# [Required work]
Pull every line containing "turquoise" out of the material below.

# [Information shown]
++++++++++++++++++++
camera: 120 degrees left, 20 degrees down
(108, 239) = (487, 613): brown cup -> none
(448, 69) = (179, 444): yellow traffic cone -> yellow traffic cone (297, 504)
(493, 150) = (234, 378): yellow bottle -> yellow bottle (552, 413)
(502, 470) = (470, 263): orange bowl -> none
++++++++++++++++++++
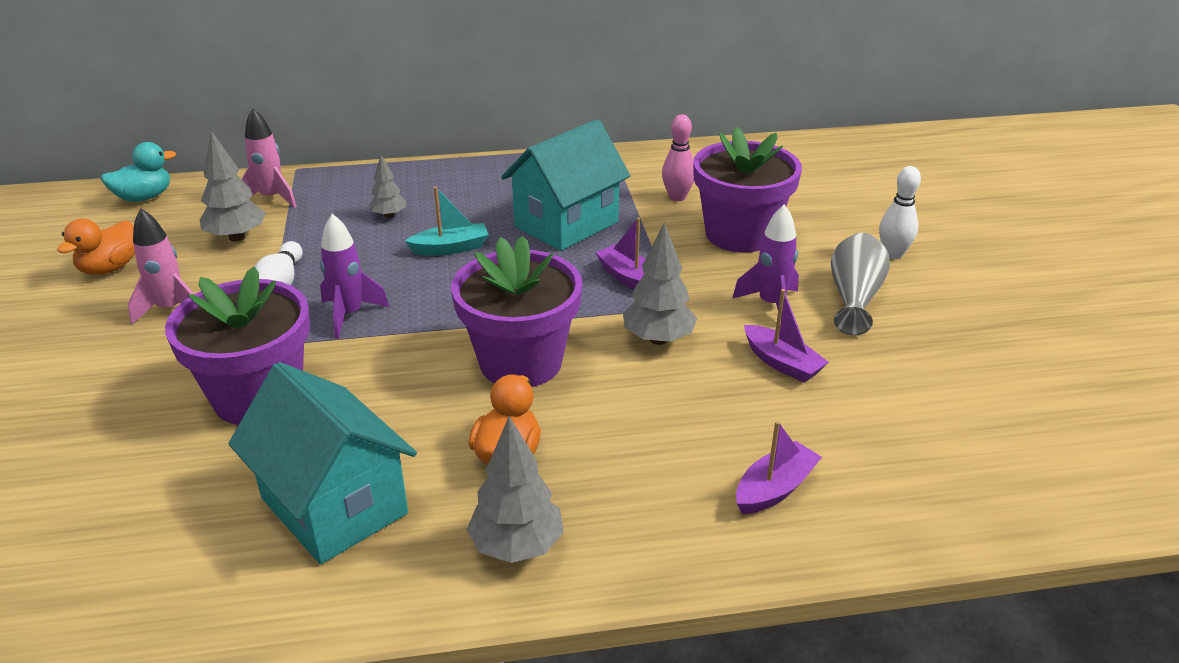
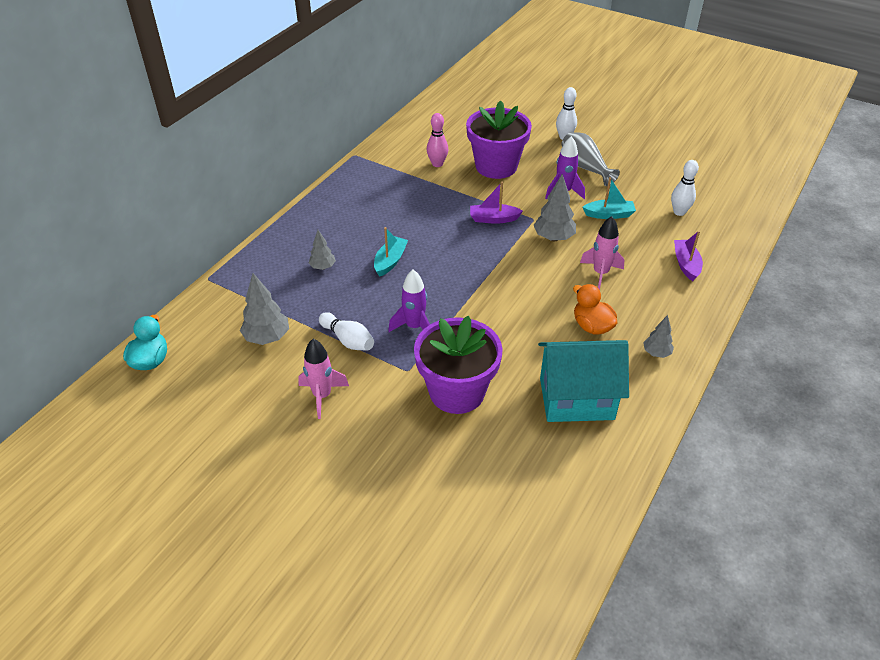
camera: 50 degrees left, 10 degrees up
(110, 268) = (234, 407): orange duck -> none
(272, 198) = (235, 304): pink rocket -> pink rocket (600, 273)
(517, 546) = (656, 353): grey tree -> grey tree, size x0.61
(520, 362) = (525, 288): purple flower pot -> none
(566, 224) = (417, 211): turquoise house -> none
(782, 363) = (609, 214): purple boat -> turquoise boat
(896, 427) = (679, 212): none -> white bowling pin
++++++++++++++++++++
# [Result of this task]
(566, 224) = (417, 211): turquoise house -> none
(782, 363) = (609, 214): purple boat -> turquoise boat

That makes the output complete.